*** Input material

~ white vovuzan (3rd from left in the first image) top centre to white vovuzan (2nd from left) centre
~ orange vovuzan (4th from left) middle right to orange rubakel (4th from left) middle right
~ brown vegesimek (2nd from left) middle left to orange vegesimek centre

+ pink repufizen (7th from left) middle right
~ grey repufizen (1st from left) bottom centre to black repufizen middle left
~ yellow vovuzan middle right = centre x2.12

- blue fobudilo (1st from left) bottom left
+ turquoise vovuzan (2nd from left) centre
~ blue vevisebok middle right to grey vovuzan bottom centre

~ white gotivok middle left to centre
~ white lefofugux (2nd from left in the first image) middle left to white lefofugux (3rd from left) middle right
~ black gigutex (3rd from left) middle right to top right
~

******

_Problem_
Set down each entry from above once more, exactly as written.

_Solution_
~ white vovuzan (3rd from left in the first image) top centre to white vovuzan (2nd from left) centre
~ orange vovuzan (4th from left) middle right to orange rubakel (4th from left) middle right
~ brown vegesimek (2nd from left) middle left to orange vegesimek centre

+ pink repufizen (7th from left) middle right
~ grey repufizen (1st from left) bottom centre to black repufizen middle left
~ yellow vovuzan middle right = centre x2.12

- blue fobudilo (1st from left) bottom left
+ turquoise vovuzan (2nd from left) centre
~ blue vevisebok middle right to grey vovuzan bottom centre

~ white gotivok middle left to centre
~ white lefofugux (2nd from left in the first image) middle left to white lefofugux (3rd from left) middle right
~ black gigutex (3rd from left) middle right to top right
~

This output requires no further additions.